→ **Listed records**
──────
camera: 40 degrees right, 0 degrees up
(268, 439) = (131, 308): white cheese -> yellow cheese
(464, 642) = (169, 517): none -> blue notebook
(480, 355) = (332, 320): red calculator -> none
──────
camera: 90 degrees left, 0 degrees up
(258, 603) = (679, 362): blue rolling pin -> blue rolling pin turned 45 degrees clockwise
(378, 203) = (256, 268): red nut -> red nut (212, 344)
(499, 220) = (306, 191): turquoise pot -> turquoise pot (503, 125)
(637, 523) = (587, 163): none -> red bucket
──────
→ **Required action**
Only the lines above starting at the line that holds "camera: 40 degrees right, 0 degrees up" and ending at the line that holds "(480, 355) = (332, 320): red" are to be repeated, exactly and in full.

→ **Exercise result**
camera: 40 degrees right, 0 degrees up
(268, 439) = (131, 308): white cheese -> yellow cheese
(464, 642) = (169, 517): none -> blue notebook
(480, 355) = (332, 320): red calculator -> none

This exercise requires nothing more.